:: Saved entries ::
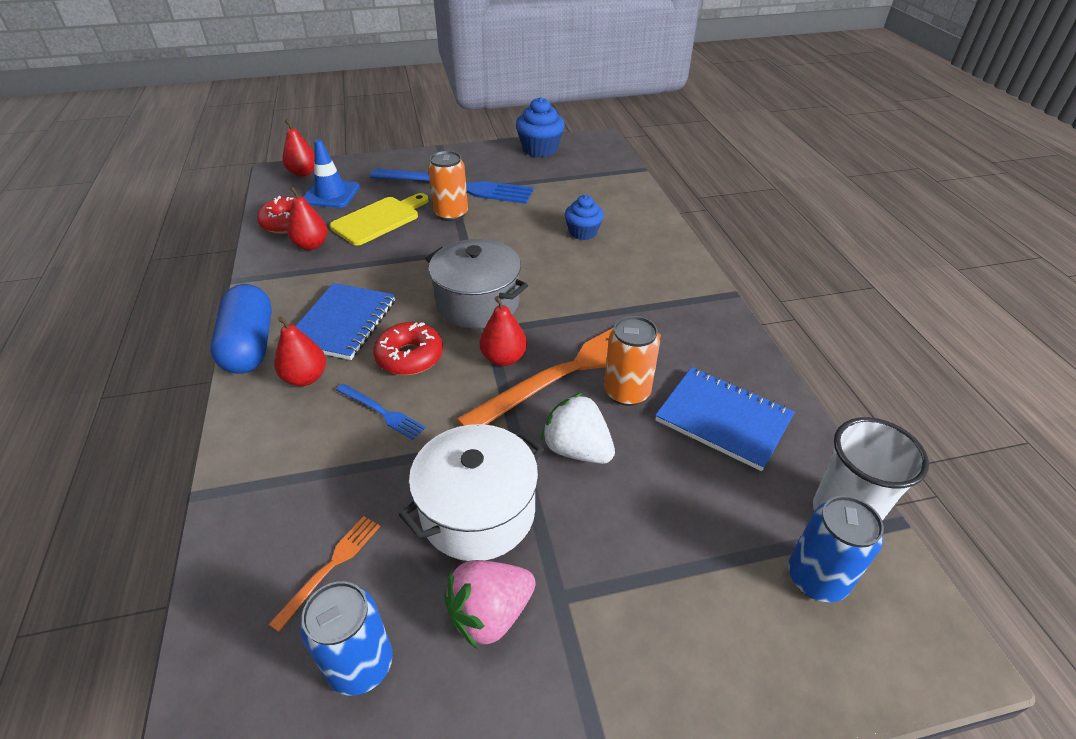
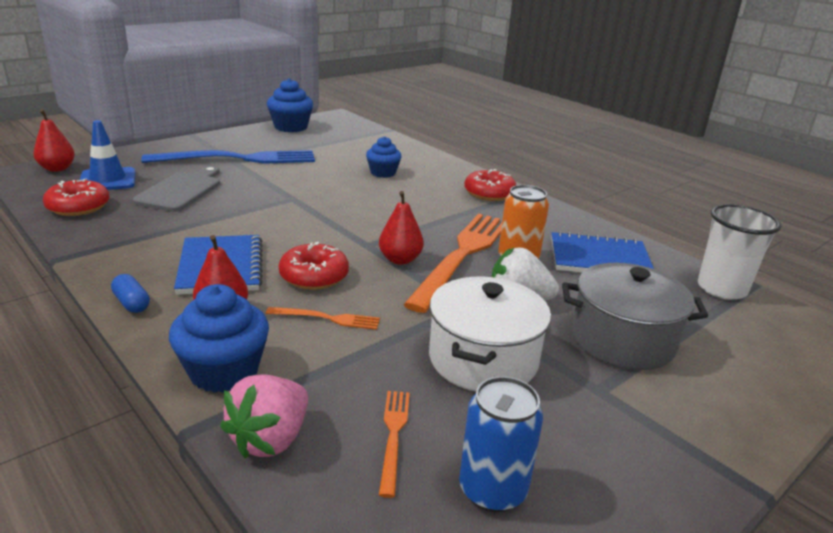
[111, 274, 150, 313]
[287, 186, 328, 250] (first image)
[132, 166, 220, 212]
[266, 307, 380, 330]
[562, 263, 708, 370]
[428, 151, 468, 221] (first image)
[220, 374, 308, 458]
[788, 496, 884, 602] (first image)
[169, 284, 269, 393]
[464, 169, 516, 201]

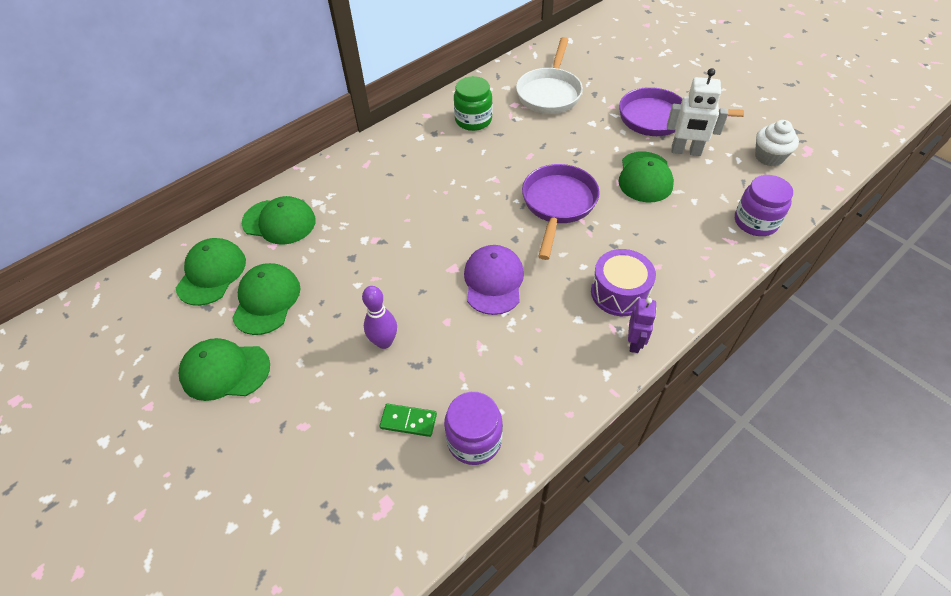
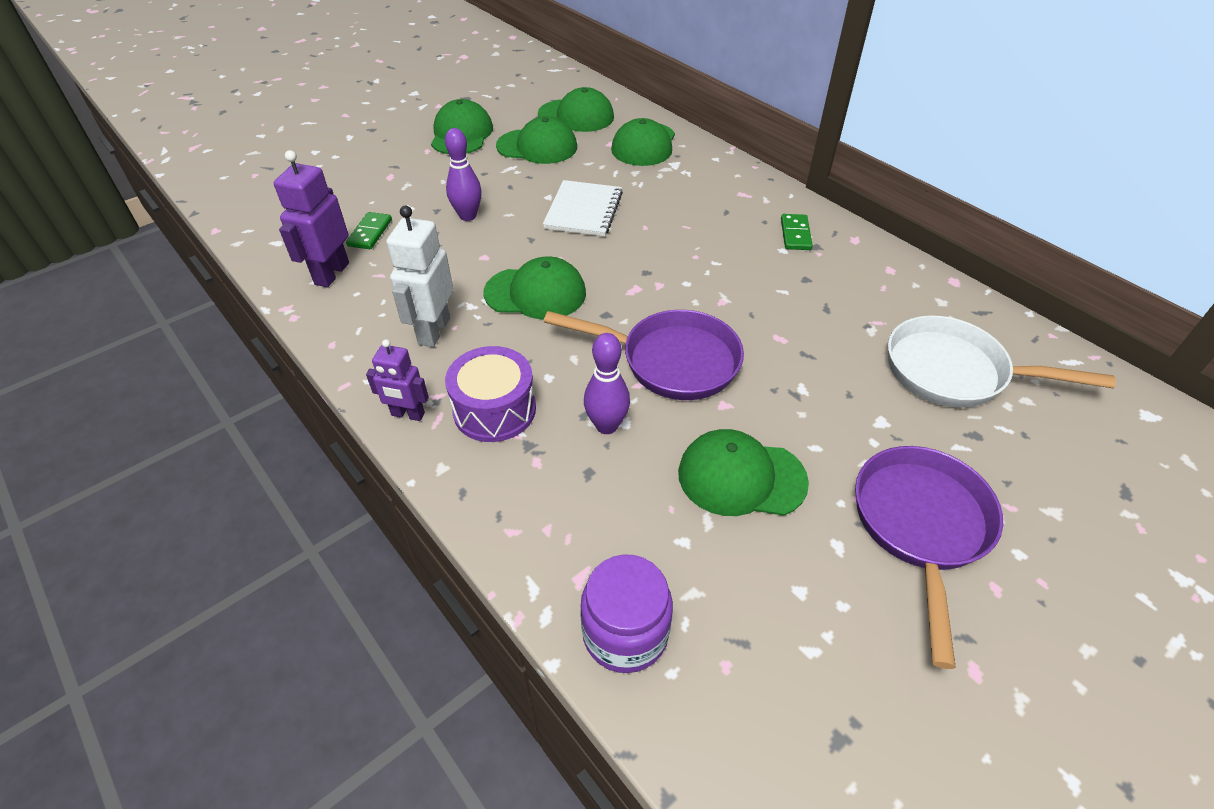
[274, 150, 349, 287]
[454, 76, 493, 131] (first image)
[483, 256, 586, 320]
[386, 205, 453, 347]
[755, 120, 799, 166] (first image)
[543, 180, 623, 237]
[584, 333, 630, 434]
[781, 214, 813, 250]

:: What you need to do ::
Give back every record exactly. Omit the pictures.

:: Exercise output ::
[111, 274, 150, 313]
[287, 186, 328, 250] (first image)
[132, 166, 220, 212]
[266, 307, 380, 330]
[562, 263, 708, 370]
[428, 151, 468, 221] (first image)
[220, 374, 308, 458]
[788, 496, 884, 602] (first image)
[169, 284, 269, 393]
[464, 169, 516, 201]

[274, 150, 349, 287]
[454, 76, 493, 131] (first image)
[483, 256, 586, 320]
[386, 205, 453, 347]
[755, 120, 799, 166] (first image)
[543, 180, 623, 237]
[584, 333, 630, 434]
[781, 214, 813, 250]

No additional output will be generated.